* [Instructions to follow] Repeat the records below verbatim, and do not copy their pictures.

+ + + +

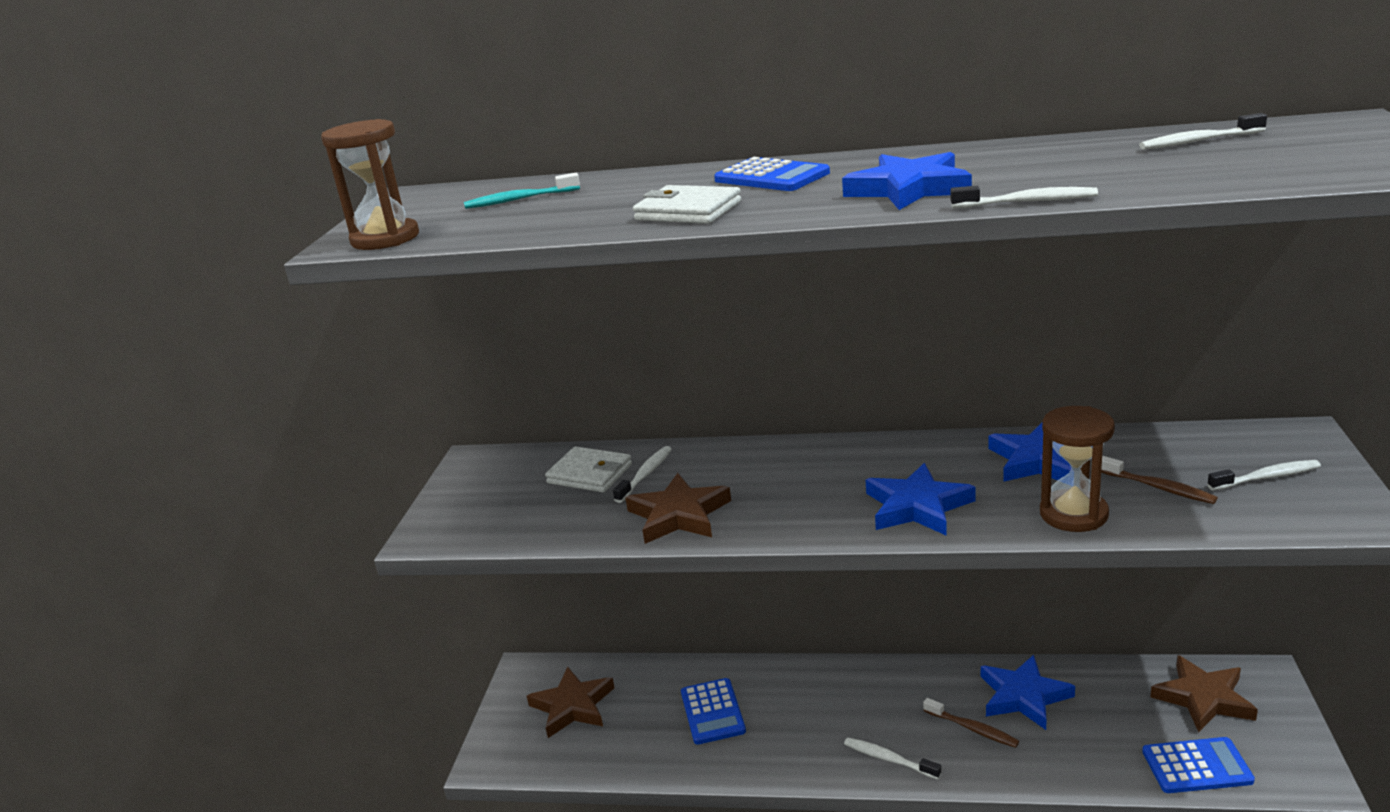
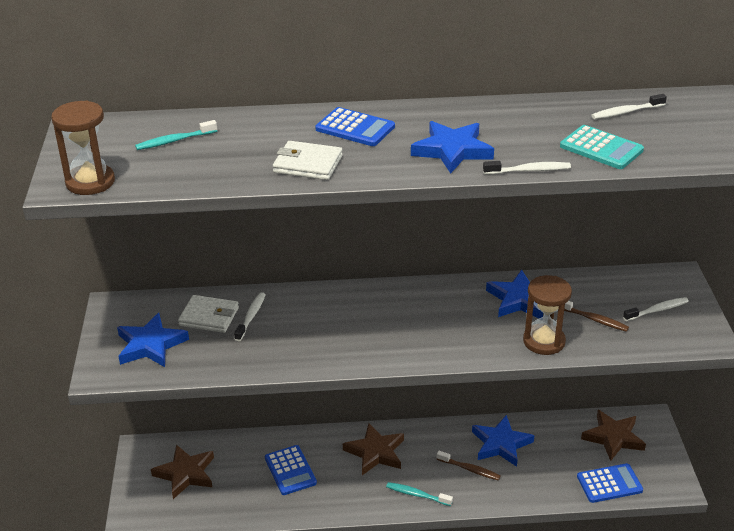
camera: 15 degrees left, 10 degrees up
(679, 515) = (284, 350): brown star -> brown star (375, 452)
(888, 759) = (417, 495): white toothbrush -> turquoise toothbrush
(917, 506) = (445, 338): blue star -> blue star (150, 345)
(1153, 176) = (601, 148): none -> turquoise calculator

+ + + +

* [Task solution]
camera: 15 degrees left, 10 degrees up
(679, 515) = (284, 350): brown star -> brown star (375, 452)
(888, 759) = (417, 495): white toothbrush -> turquoise toothbrush
(917, 506) = (445, 338): blue star -> blue star (150, 345)
(1153, 176) = (601, 148): none -> turquoise calculator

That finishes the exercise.